Colored object listings
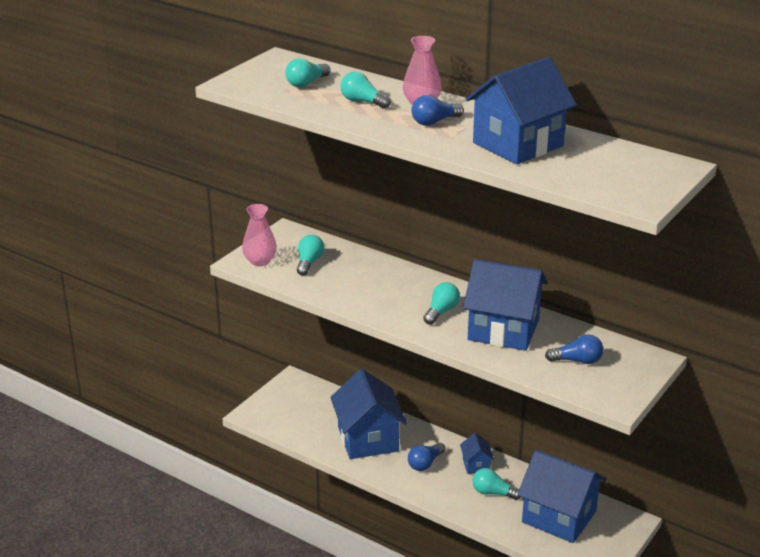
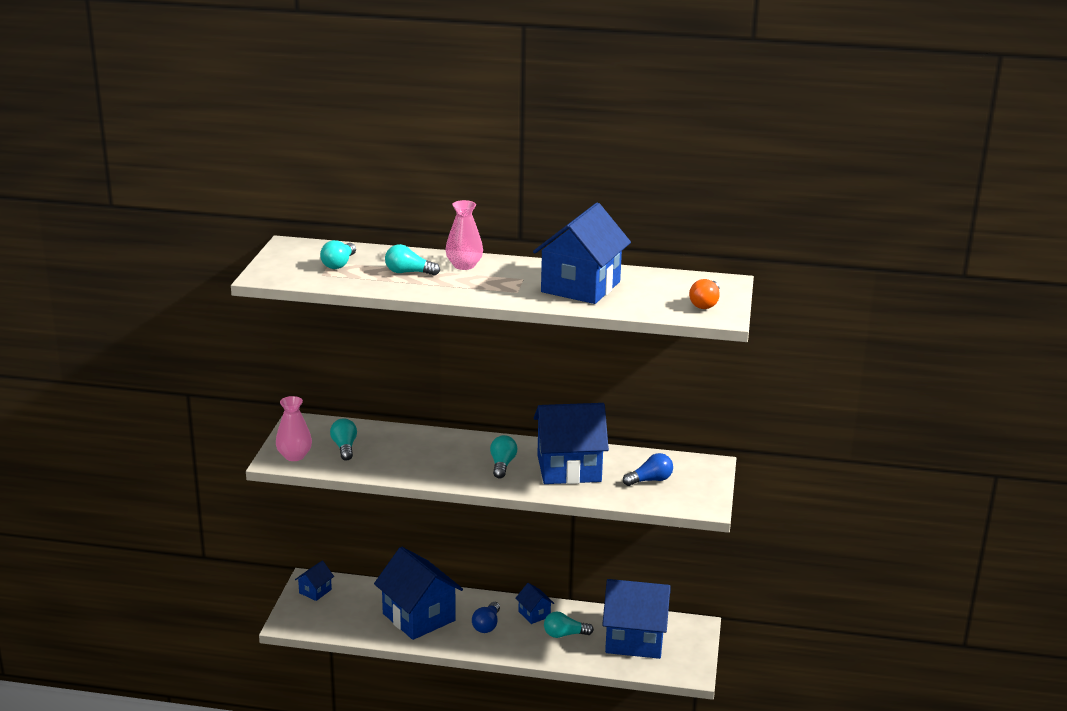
camera: 25 degrees left, 5 degrees down
(292, 391) = (315, 591): none -> blue house
(434, 122) = (490, 280): blue light bulb -> none
(635, 185) = (705, 303): none -> orange light bulb

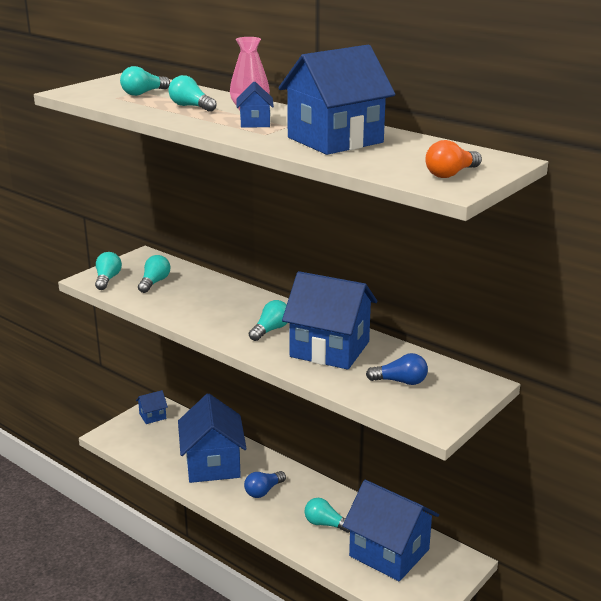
camera: 30 degrees right, 0 degrees up
(294, 456) = (107, 279): pink vase -> turquoise light bulb
(534, 614) = (314, 495): blue house -> blue house (255, 123)

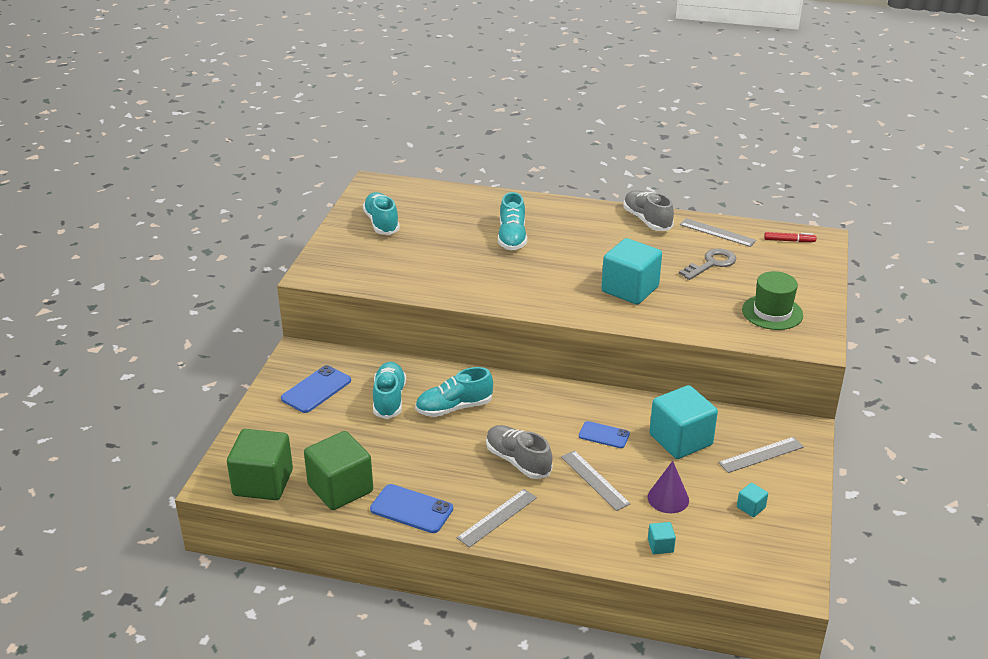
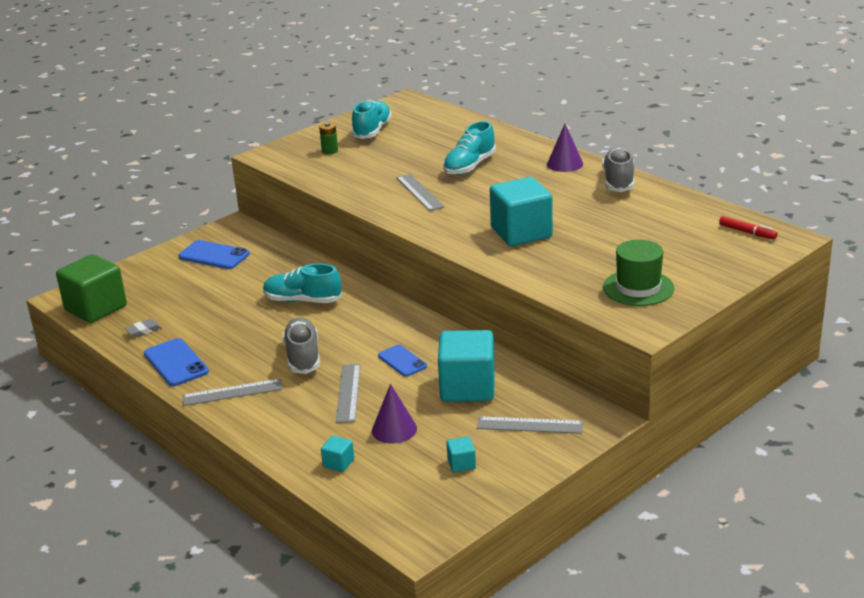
camera: 35 degrees right, 5 degrees down
(316, 389) = (214, 255): blue phone -> blue phone turned 45 degrees clockwise
(340, 488) = (143, 330): green cube -> grey eraser
(368, 254) = (330, 151): none -> green battery
(389, 399) = (260, 279): turquoise shoe -> none
(586, 215) = (565, 164): none -> purple cone
(711, 264) = (633, 232): grey key -> none
(717, 232) = (678, 207): grey ruler -> grey ruler (419, 192)

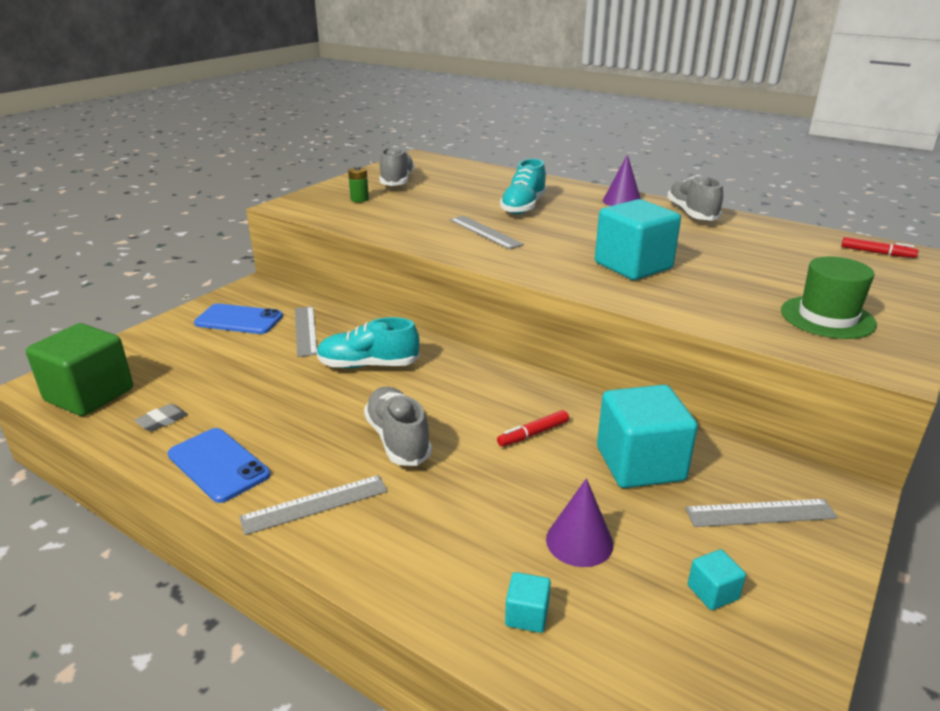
camera: 15 degrees left, 0 degrees up
(348, 393) = (484, 487): grey ruler -> grey ruler (305, 330)
(372, 131) = (397, 181): turquoise shoe -> grey shoe
(402, 361) = (533, 434): blue phone -> red marker

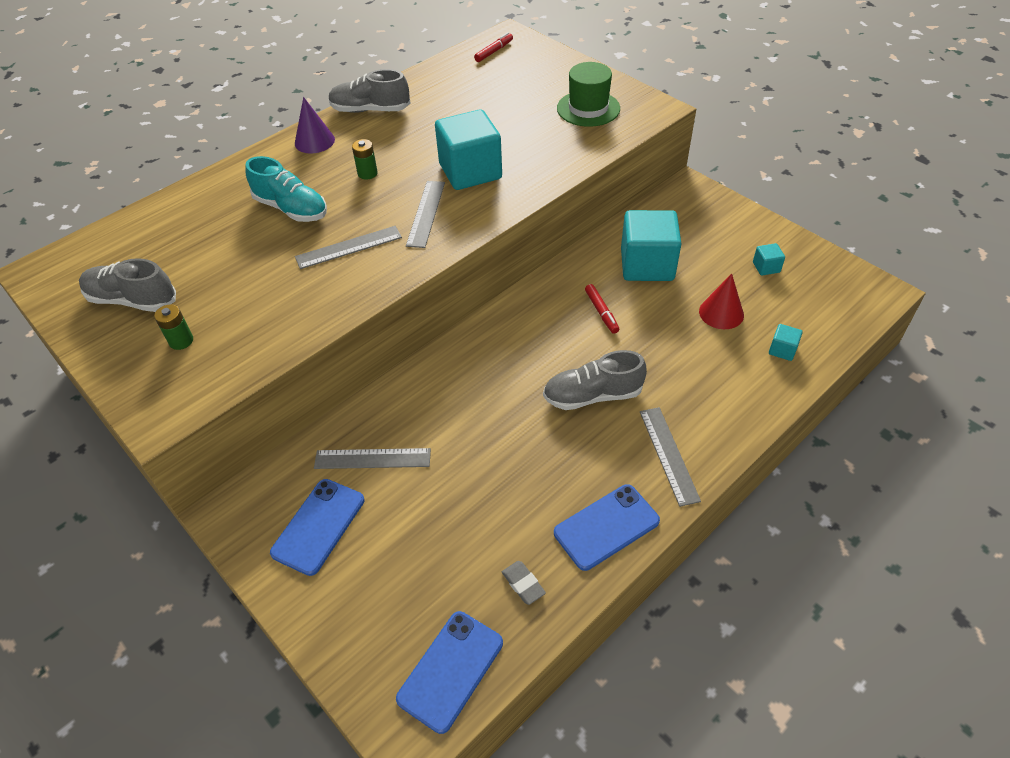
camera: 75 degrees left, 20 degrees up
(89, 395) = (450, 670): green cube -> blue phone
(368, 365) = (465, 407): turquoise shoe -> none
(579, 541) = (721, 313): purple cone -> red cone
(592, 225) = (367, 173): none -> green battery
(760, 513) = (702, 227): grey ruler -> grey ruler (426, 213)

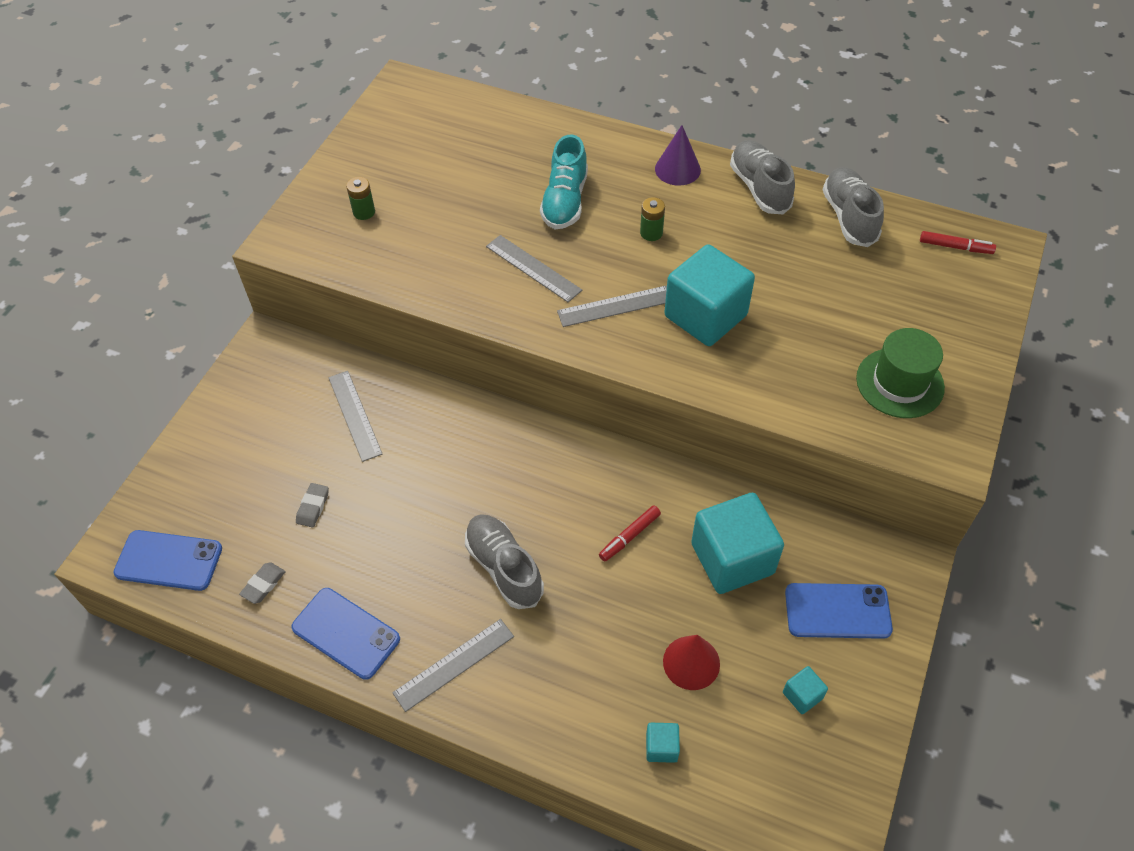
camera: 65 degrees right, 5 degrees up
(132, 300) = (396, 157): grey shoe -> grey shoe (849, 217)
(318, 526) = (273, 409): blue phone -> blue phone (837, 611)
(457, 519) = (313, 507): none -> grey eraser

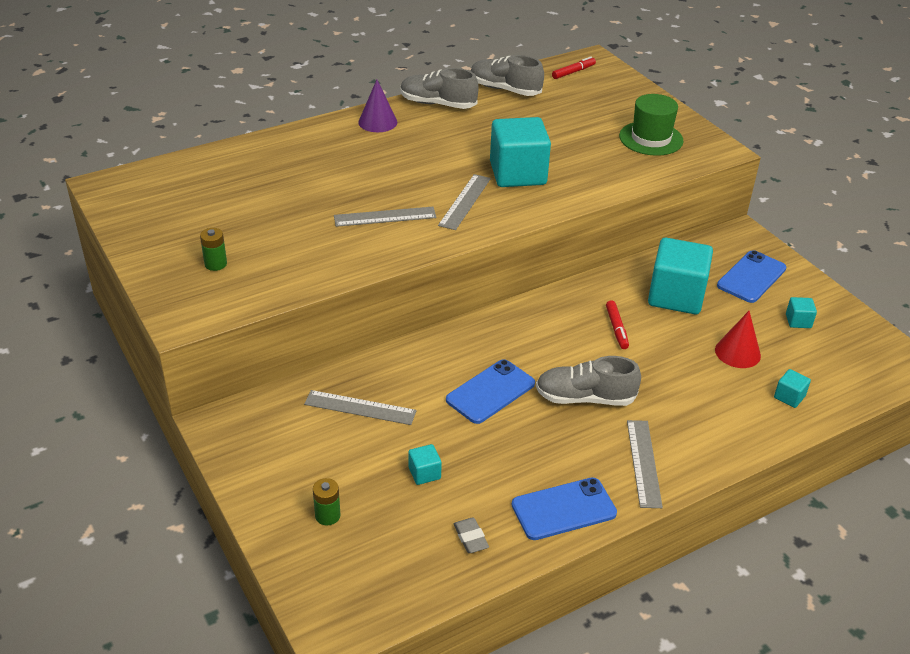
camera: 55 degrees left, 15 degrees down
(169, 561) = (384, 590): blue phone -> blue phone (490, 392)
(313, 507) = (424, 473): grey eraser -> turquoise cube
(565, 201) = (341, 175): turquoise shoe -> none
(651, 233) = (419, 158): green battery -> green battery (327, 515)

*EXERCISE PROMPT*
Each line from the one that contains "(368, 254) = (330, 151): none" down to the one that contains "(169, 561) = (384, 590): blue" is to be returned exactly as it stands above, both ends included, with pictures removed.

*COMPLETED TASK*
(368, 254) = (330, 151): none -> green battery
(389, 399) = (260, 279): turquoise shoe -> none
(586, 215) = (565, 164): none -> purple cone
(711, 264) = (633, 232): grey key -> none
(717, 232) = (678, 207): grey ruler -> grey ruler (419, 192)

camera: 15 degrees left, 0 degrees up
(348, 393) = (484, 487): grey ruler -> grey ruler (305, 330)
(372, 131) = (397, 181): turquoise shoe -> grey shoe
(402, 361) = (533, 434): blue phone -> red marker

camera: 75 degrees left, 20 degrees up
(89, 395) = (450, 670): green cube -> blue phone
(368, 365) = (465, 407): turquoise shoe -> none
(579, 541) = (721, 313): purple cone -> red cone
(592, 225) = (367, 173): none -> green battery
(760, 513) = (702, 227): grey ruler -> grey ruler (426, 213)

camera: 65 degrees right, 5 degrees up
(132, 300) = (396, 157): grey shoe -> grey shoe (849, 217)
(318, 526) = (273, 409): blue phone -> blue phone (837, 611)
(457, 519) = (313, 507): none -> grey eraser

camera: 55 degrees left, 15 degrees down
(169, 561) = (384, 590): blue phone -> blue phone (490, 392)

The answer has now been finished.